Work instructions:
Transcribe every line of the data below verbatim, leaving all pictures out of the output.

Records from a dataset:

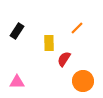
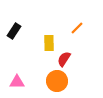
black rectangle: moved 3 px left
orange circle: moved 26 px left
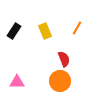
orange line: rotated 16 degrees counterclockwise
yellow rectangle: moved 4 px left, 12 px up; rotated 21 degrees counterclockwise
red semicircle: rotated 126 degrees clockwise
orange circle: moved 3 px right
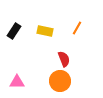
yellow rectangle: rotated 56 degrees counterclockwise
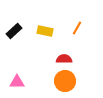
black rectangle: rotated 14 degrees clockwise
red semicircle: rotated 70 degrees counterclockwise
orange circle: moved 5 px right
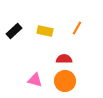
pink triangle: moved 18 px right, 2 px up; rotated 14 degrees clockwise
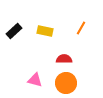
orange line: moved 4 px right
orange circle: moved 1 px right, 2 px down
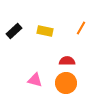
red semicircle: moved 3 px right, 2 px down
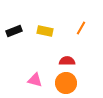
black rectangle: rotated 21 degrees clockwise
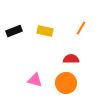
red semicircle: moved 4 px right, 2 px up
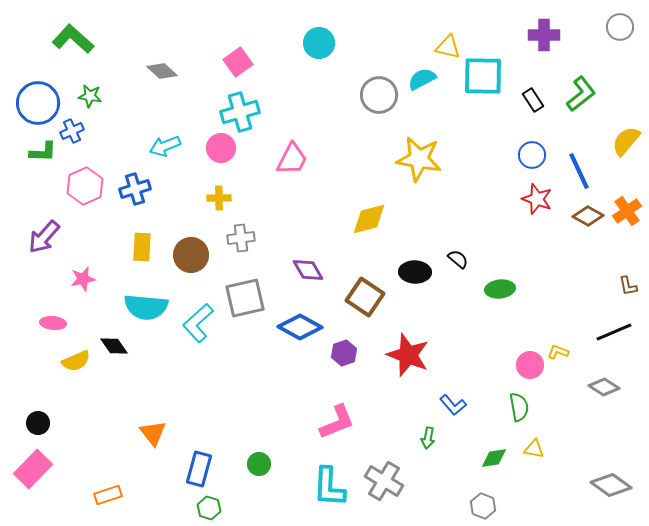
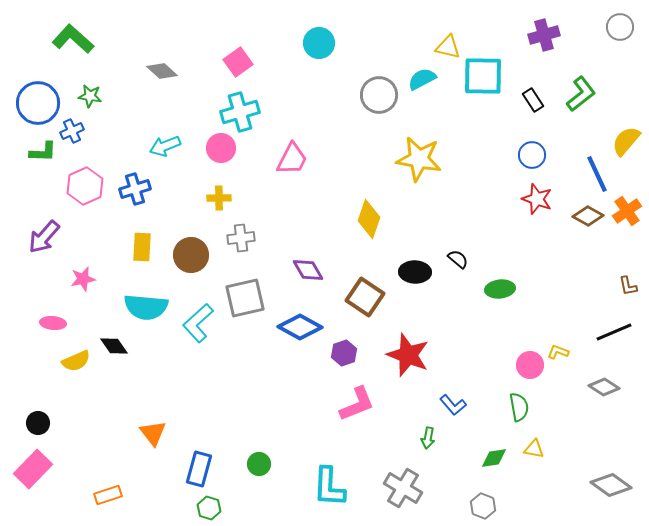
purple cross at (544, 35): rotated 16 degrees counterclockwise
blue line at (579, 171): moved 18 px right, 3 px down
yellow diamond at (369, 219): rotated 57 degrees counterclockwise
pink L-shape at (337, 422): moved 20 px right, 18 px up
gray cross at (384, 481): moved 19 px right, 7 px down
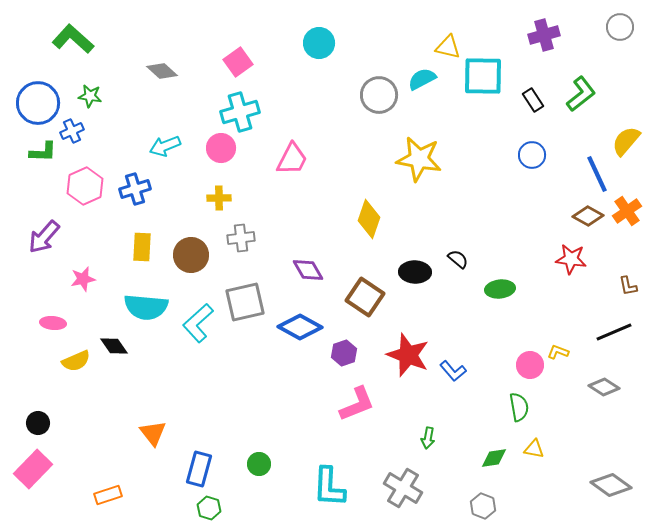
red star at (537, 199): moved 34 px right, 60 px down; rotated 12 degrees counterclockwise
gray square at (245, 298): moved 4 px down
blue L-shape at (453, 405): moved 34 px up
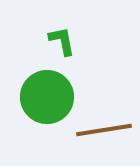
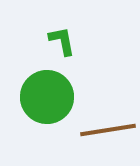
brown line: moved 4 px right
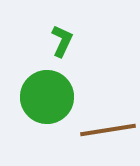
green L-shape: rotated 36 degrees clockwise
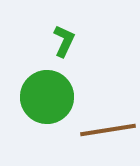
green L-shape: moved 2 px right
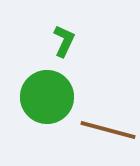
brown line: rotated 24 degrees clockwise
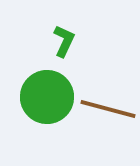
brown line: moved 21 px up
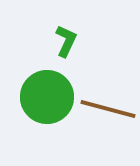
green L-shape: moved 2 px right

Correct response:
black rectangle: moved 3 px left
orange circle: moved 26 px left
orange line: rotated 16 degrees counterclockwise
yellow rectangle: moved 4 px left, 12 px up; rotated 21 degrees counterclockwise
red semicircle: rotated 126 degrees clockwise
orange circle: moved 3 px right
yellow rectangle: rotated 56 degrees counterclockwise
black rectangle: rotated 14 degrees clockwise
red semicircle: rotated 70 degrees counterclockwise
orange circle: moved 5 px right
pink triangle: moved 18 px right, 2 px up; rotated 14 degrees clockwise
orange line: moved 4 px right
orange circle: moved 1 px right, 2 px down
red semicircle: moved 3 px right, 2 px down
black rectangle: rotated 21 degrees clockwise
red semicircle: moved 4 px right, 2 px up
purple cross at (544, 35): rotated 16 degrees counterclockwise
blue line at (579, 171): moved 18 px right, 3 px down
yellow diamond at (369, 219): rotated 57 degrees counterclockwise
pink L-shape at (337, 422): moved 20 px right, 18 px up
gray cross at (384, 481): moved 19 px right, 7 px down
red star at (537, 199): moved 34 px right, 60 px down; rotated 12 degrees counterclockwise
gray square at (245, 298): moved 4 px down
blue L-shape at (453, 405): moved 34 px up
brown line: moved 4 px right
green L-shape: rotated 36 degrees clockwise
green L-shape: moved 2 px right
brown line: rotated 24 degrees clockwise
brown line: moved 21 px up
green L-shape: moved 2 px right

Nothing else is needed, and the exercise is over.